:: Records for the exercise ::
----

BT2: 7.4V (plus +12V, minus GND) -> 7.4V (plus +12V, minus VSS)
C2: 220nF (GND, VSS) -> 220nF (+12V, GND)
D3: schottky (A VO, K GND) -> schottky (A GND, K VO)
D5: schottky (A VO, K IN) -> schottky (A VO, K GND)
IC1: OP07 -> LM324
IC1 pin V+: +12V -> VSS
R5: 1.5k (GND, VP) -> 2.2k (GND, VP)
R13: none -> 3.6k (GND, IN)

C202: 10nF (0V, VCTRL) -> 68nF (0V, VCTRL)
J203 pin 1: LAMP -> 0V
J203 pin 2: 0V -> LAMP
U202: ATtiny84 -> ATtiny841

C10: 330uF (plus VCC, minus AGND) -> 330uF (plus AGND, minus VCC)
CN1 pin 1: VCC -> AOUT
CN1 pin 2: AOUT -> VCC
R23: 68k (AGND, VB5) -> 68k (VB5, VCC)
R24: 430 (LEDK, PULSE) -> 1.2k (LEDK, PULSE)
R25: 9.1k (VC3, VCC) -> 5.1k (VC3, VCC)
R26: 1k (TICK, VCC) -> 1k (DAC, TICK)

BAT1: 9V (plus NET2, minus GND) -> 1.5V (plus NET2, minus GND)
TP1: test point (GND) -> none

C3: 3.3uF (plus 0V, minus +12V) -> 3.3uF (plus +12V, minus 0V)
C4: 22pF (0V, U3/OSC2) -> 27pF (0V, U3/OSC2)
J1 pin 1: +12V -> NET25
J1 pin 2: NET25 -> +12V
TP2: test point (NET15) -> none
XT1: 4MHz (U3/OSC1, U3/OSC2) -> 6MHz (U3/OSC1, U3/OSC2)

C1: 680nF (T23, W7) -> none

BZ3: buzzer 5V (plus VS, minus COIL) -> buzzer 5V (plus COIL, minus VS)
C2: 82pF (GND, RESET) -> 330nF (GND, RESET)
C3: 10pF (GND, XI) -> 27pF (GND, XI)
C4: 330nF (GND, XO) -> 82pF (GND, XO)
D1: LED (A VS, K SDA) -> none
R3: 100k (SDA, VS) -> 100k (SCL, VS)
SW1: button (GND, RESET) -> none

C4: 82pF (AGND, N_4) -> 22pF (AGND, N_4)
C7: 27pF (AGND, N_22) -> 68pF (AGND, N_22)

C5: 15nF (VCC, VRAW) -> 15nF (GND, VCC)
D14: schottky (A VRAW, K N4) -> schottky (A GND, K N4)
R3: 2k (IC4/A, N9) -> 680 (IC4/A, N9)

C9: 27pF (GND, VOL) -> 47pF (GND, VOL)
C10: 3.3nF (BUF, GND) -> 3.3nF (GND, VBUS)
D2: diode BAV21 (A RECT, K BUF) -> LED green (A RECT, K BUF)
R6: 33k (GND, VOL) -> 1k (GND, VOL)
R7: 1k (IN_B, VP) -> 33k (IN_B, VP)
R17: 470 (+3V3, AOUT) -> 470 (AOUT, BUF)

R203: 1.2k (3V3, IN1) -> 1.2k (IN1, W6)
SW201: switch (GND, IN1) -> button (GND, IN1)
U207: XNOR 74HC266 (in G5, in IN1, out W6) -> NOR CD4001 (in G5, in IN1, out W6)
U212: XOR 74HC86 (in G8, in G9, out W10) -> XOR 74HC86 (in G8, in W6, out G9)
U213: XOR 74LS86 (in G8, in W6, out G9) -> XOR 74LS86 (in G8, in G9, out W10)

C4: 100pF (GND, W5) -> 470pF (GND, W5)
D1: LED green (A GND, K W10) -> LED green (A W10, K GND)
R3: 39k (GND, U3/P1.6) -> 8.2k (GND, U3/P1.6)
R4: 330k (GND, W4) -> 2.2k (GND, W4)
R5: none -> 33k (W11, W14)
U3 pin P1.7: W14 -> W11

----

:: Exercise ::
Copy each line from the data that features the string "AOUT".

:: Response to this exercise ::
CN1 pin 1: VCC -> AOUT
CN1 pin 2: AOUT -> VCC
R17: 470 (+3V3, AOUT) -> 470 (AOUT, BUF)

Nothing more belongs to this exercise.